Before and after coordinates
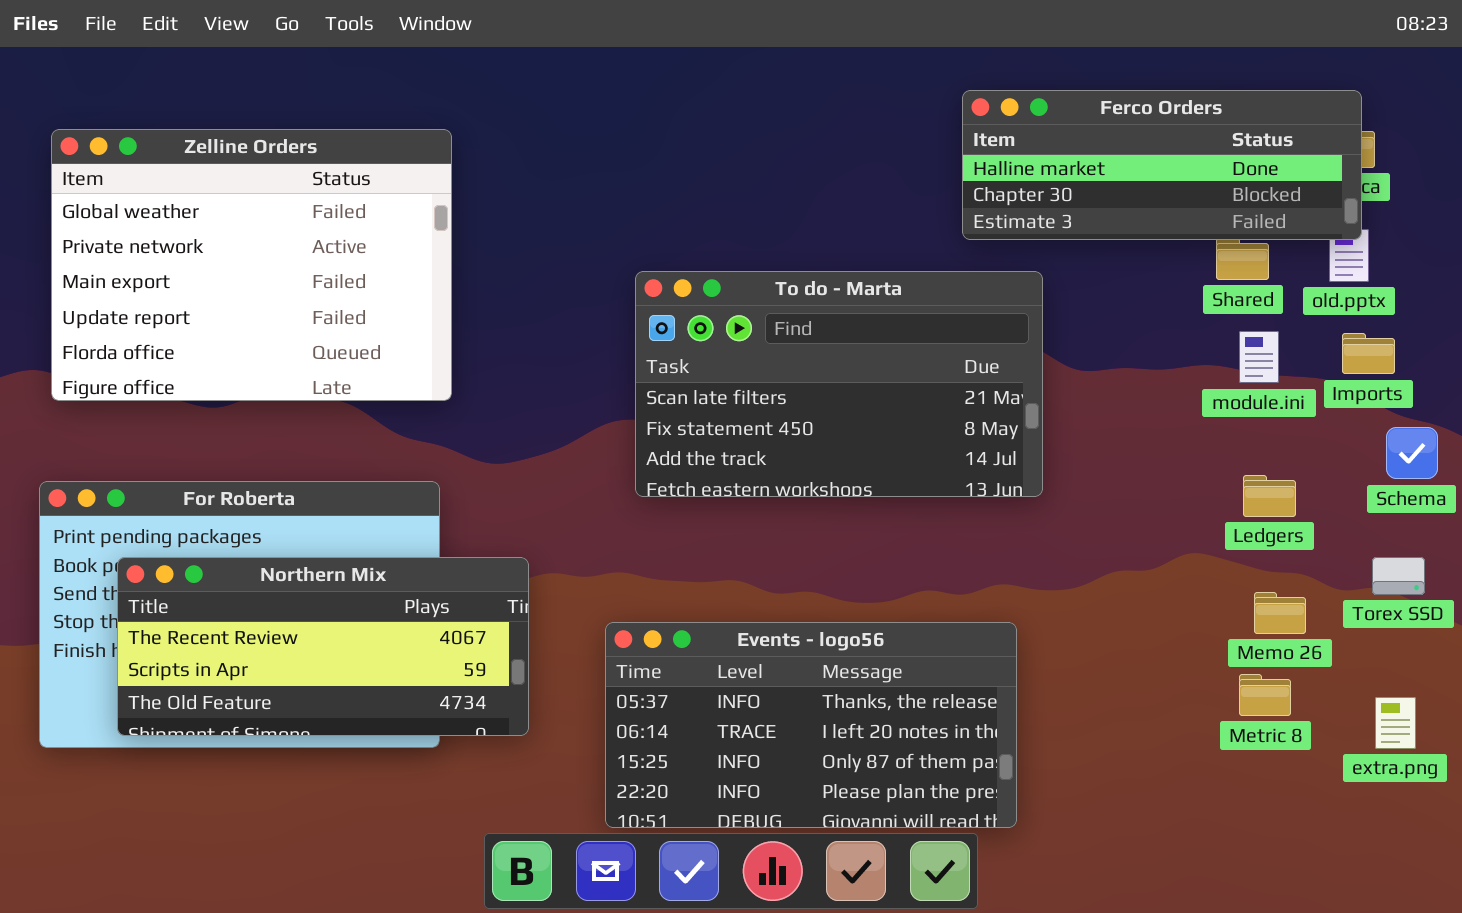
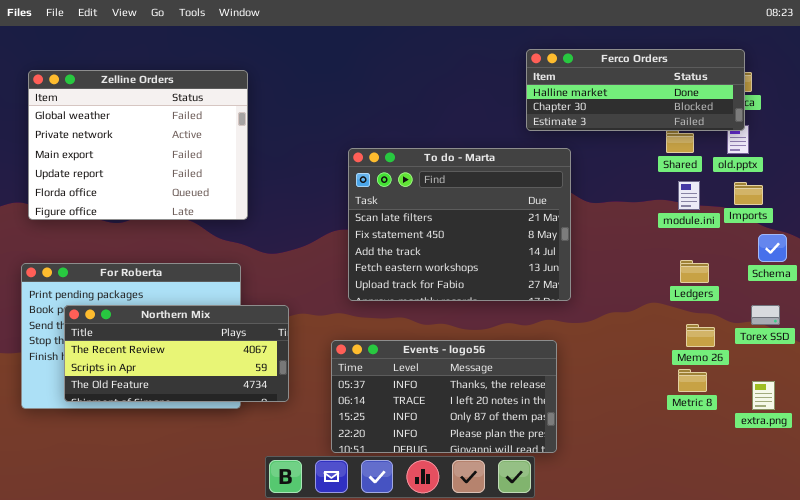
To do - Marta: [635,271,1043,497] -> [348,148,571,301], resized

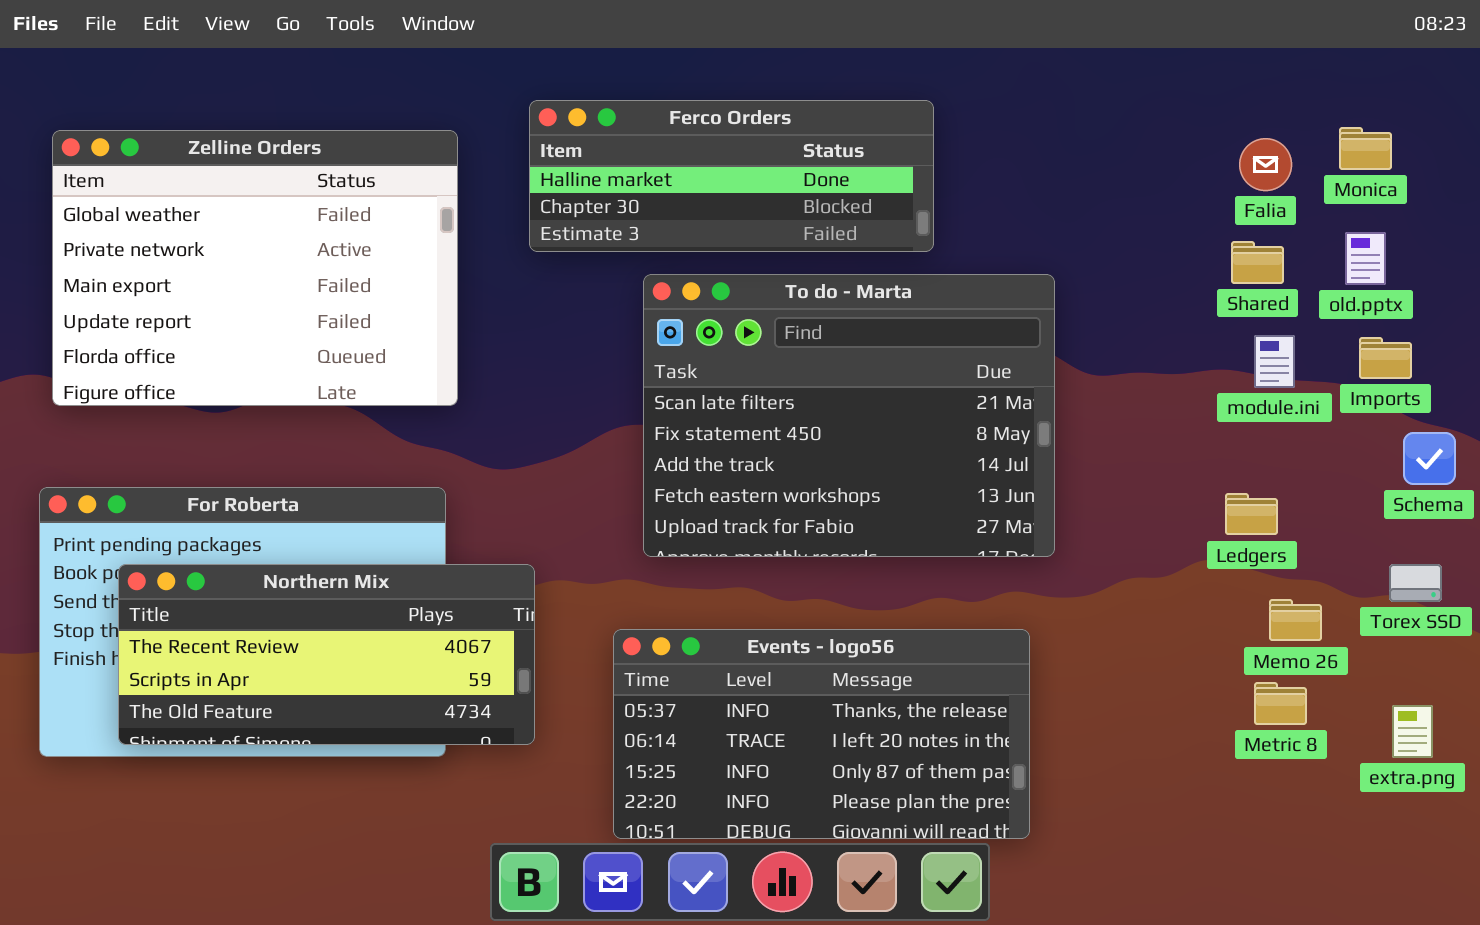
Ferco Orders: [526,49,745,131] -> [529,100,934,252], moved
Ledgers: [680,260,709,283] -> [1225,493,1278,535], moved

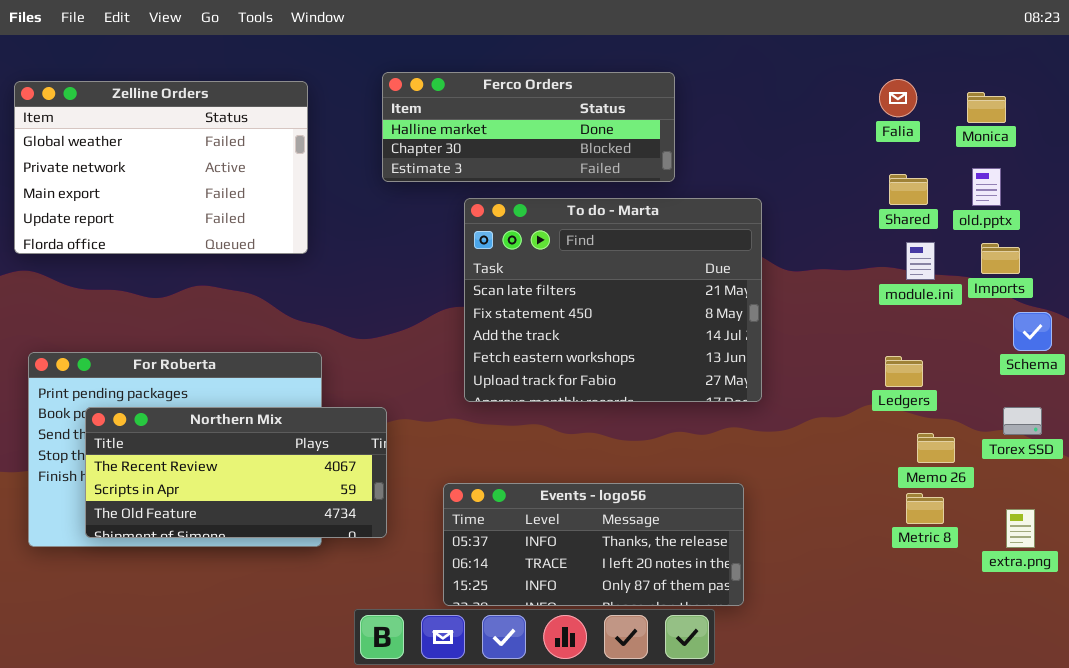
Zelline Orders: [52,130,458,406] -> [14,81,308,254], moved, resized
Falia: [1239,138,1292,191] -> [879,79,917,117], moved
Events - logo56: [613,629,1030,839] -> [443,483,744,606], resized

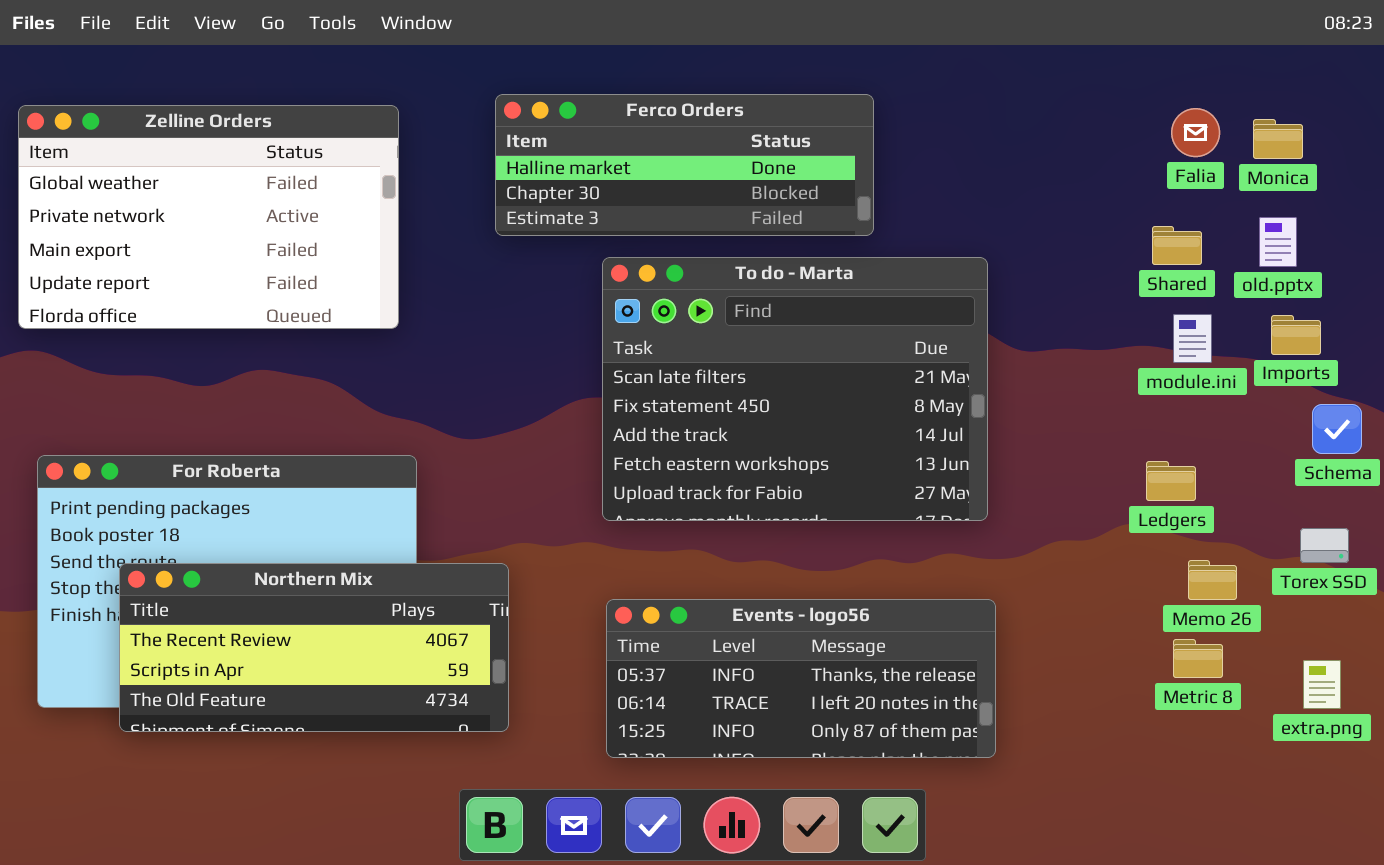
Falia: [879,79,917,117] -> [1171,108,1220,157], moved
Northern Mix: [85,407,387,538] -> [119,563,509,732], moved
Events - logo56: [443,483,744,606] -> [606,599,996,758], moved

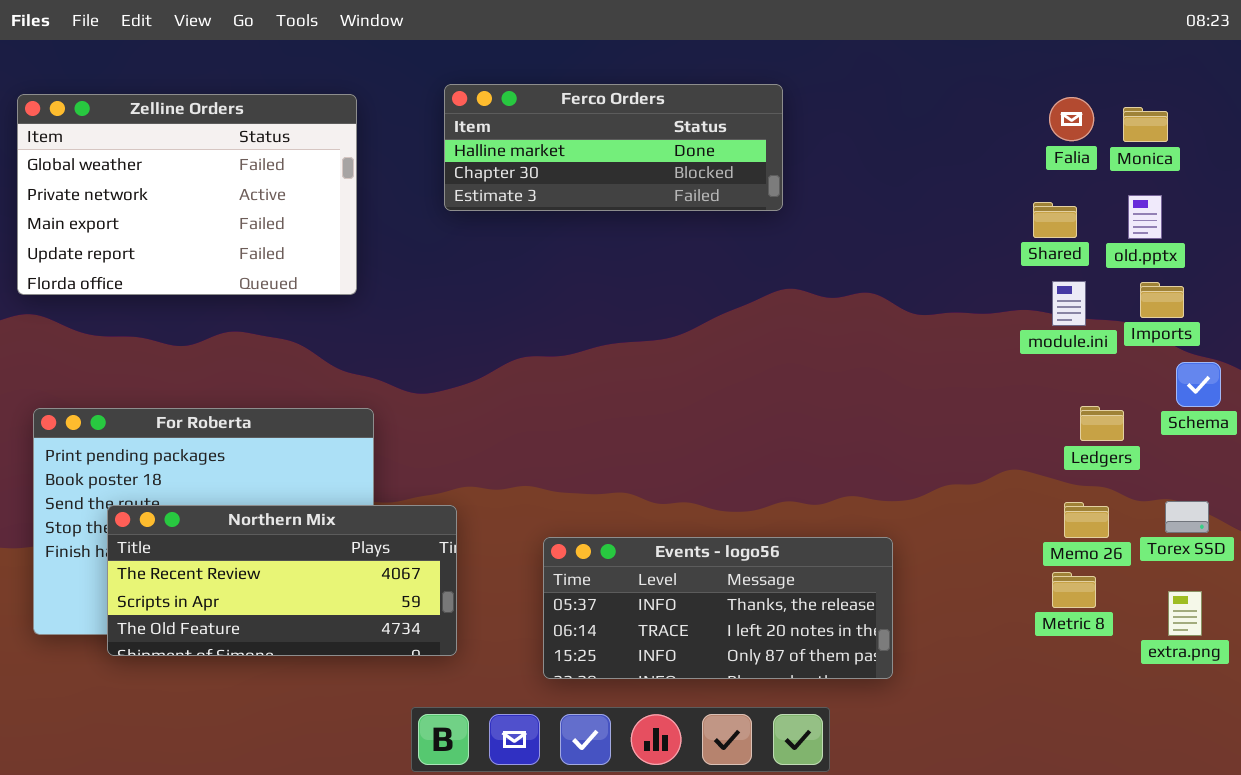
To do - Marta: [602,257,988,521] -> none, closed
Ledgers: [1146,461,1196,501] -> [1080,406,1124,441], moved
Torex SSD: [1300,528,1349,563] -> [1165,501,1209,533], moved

What the exercise asks: Once the pictures are set aside, transcribe the remaining lines above exactly.

The answer:
To do - Marta: [635,271,1043,497] -> [348,148,571,301], resized

Ferco Orders: [526,49,745,131] -> [529,100,934,252], moved
Ledgers: [680,260,709,283] -> [1225,493,1278,535], moved

Zelline Orders: [52,130,458,406] -> [14,81,308,254], moved, resized
Falia: [1239,138,1292,191] -> [879,79,917,117], moved
Events - logo56: [613,629,1030,839] -> [443,483,744,606], resized

Falia: [879,79,917,117] -> [1171,108,1220,157], moved
Northern Mix: [85,407,387,538] -> [119,563,509,732], moved
Events - logo56: [443,483,744,606] -> [606,599,996,758], moved

To do - Marta: [602,257,988,521] -> none, closed
Ledgers: [1146,461,1196,501] -> [1080,406,1124,441], moved
Torex SSD: [1300,528,1349,563] -> [1165,501,1209,533], moved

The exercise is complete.